Below are entries; output exactly the lines from the one with "R1: 5.6k (NET25, VA) -> 5.6k (GND, NET25)" to the one with "Y3: 8MHz (NET7, NET21) -> 6MHz (NET7, NET21)", both included, and nothing else.

- **Records provided**
######

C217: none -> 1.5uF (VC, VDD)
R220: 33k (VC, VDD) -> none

######

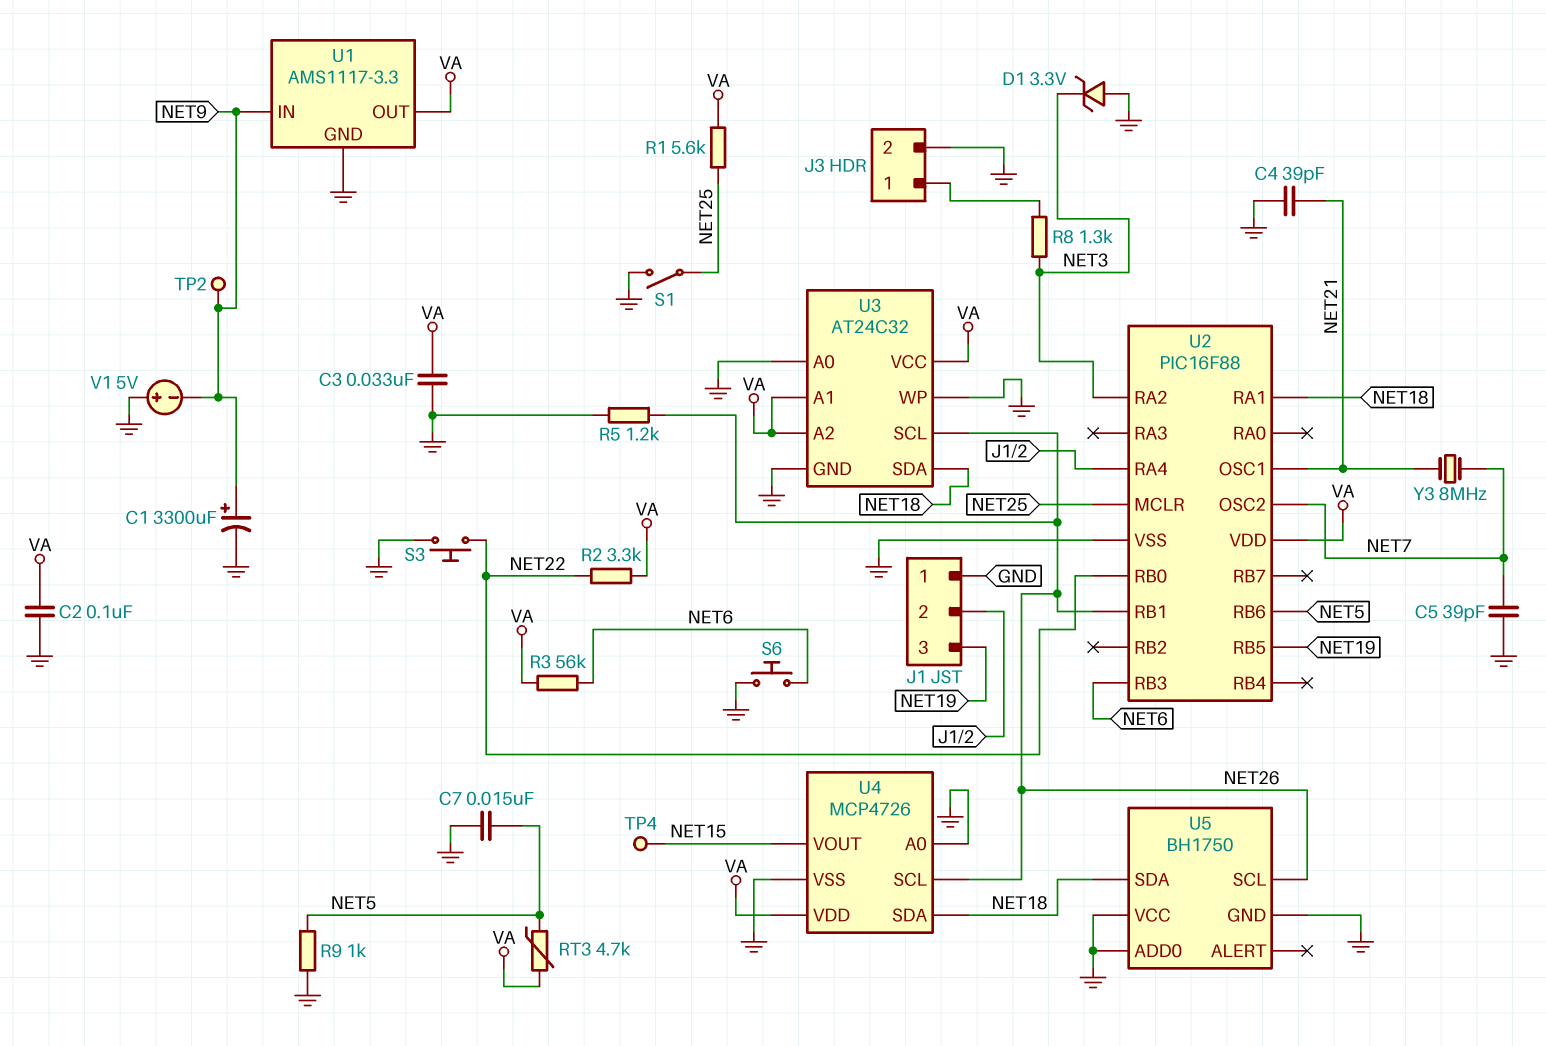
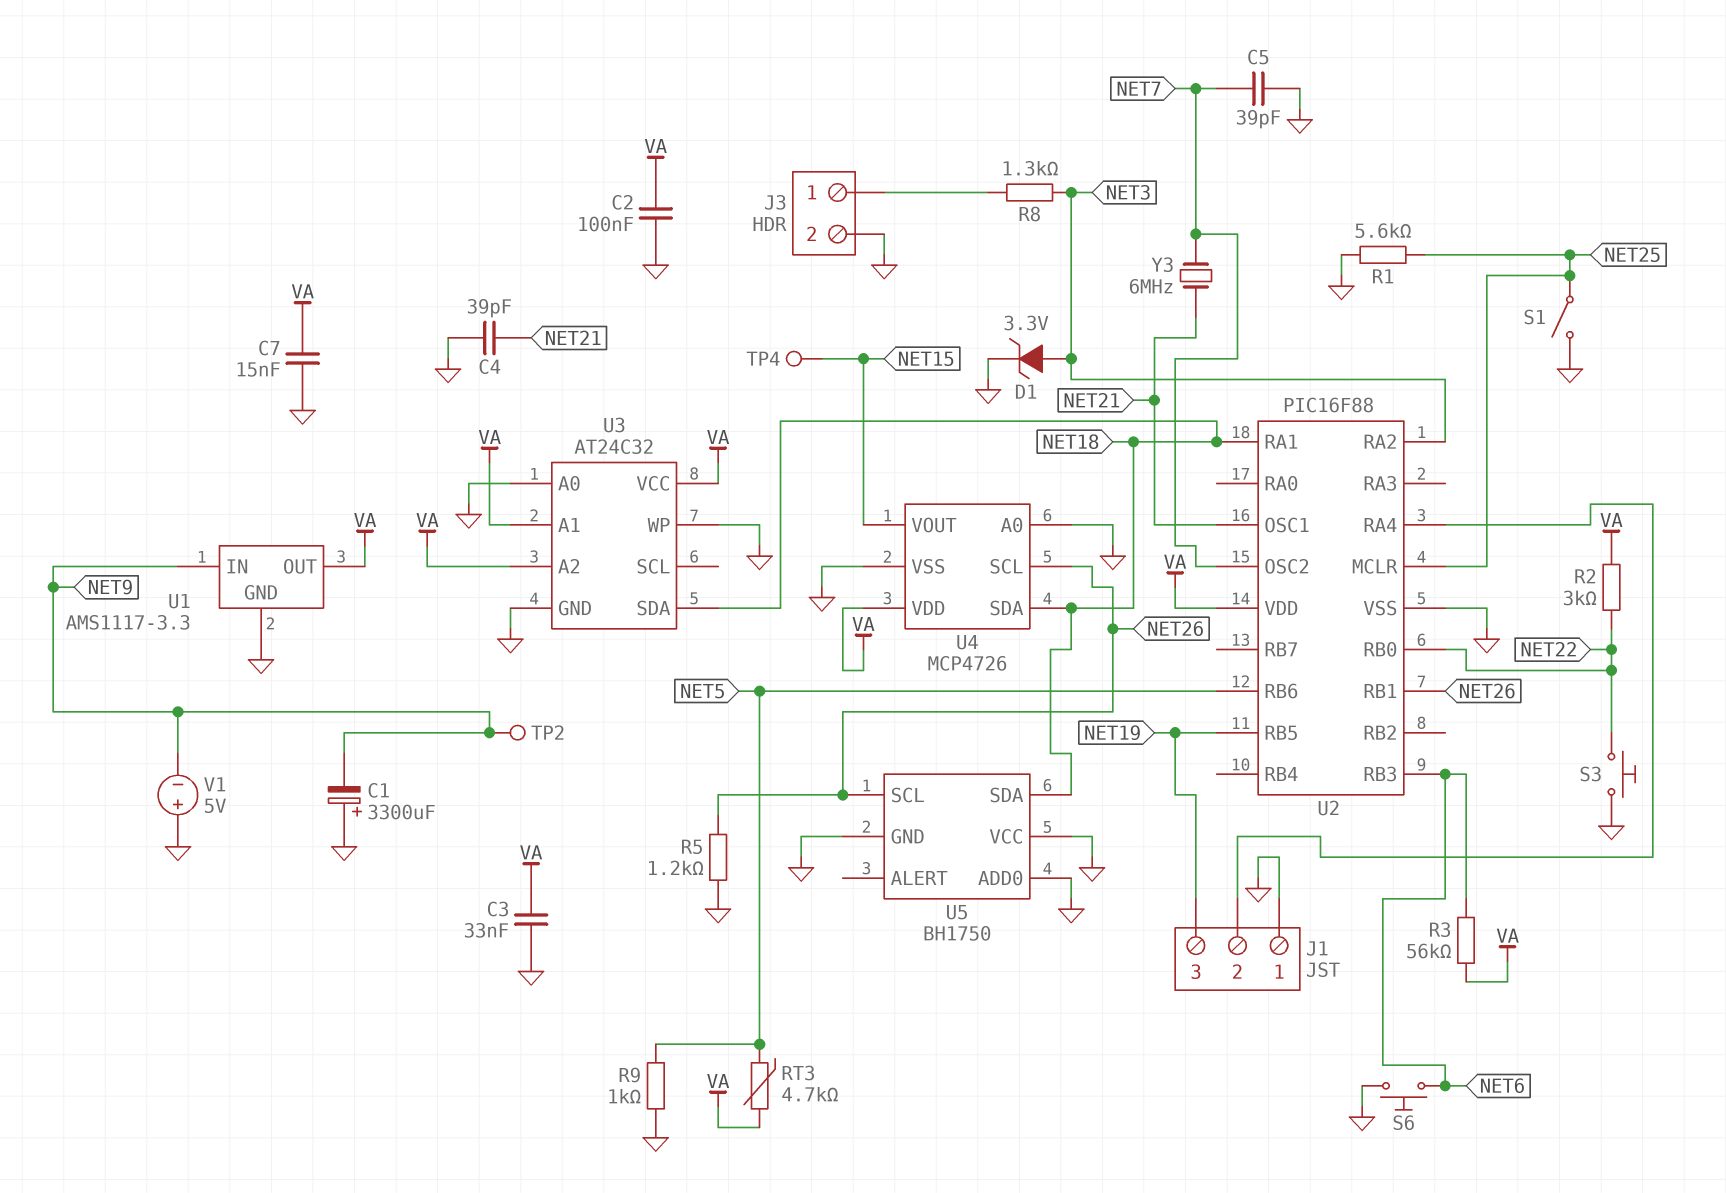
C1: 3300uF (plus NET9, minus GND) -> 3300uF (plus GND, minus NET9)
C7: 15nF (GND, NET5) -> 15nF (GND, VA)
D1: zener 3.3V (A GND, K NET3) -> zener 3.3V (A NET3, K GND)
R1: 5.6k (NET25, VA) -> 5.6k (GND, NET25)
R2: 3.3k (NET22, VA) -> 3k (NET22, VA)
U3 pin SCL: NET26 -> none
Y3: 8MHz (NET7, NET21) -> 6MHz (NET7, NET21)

######

- **Answer to this problem**
R1: 5.6k (NET25, VA) -> 5.6k (GND, NET25)
R2: 3.3k (NET22, VA) -> 3k (NET22, VA)
U3 pin SCL: NET26 -> none
Y3: 8MHz (NET7, NET21) -> 6MHz (NET7, NET21)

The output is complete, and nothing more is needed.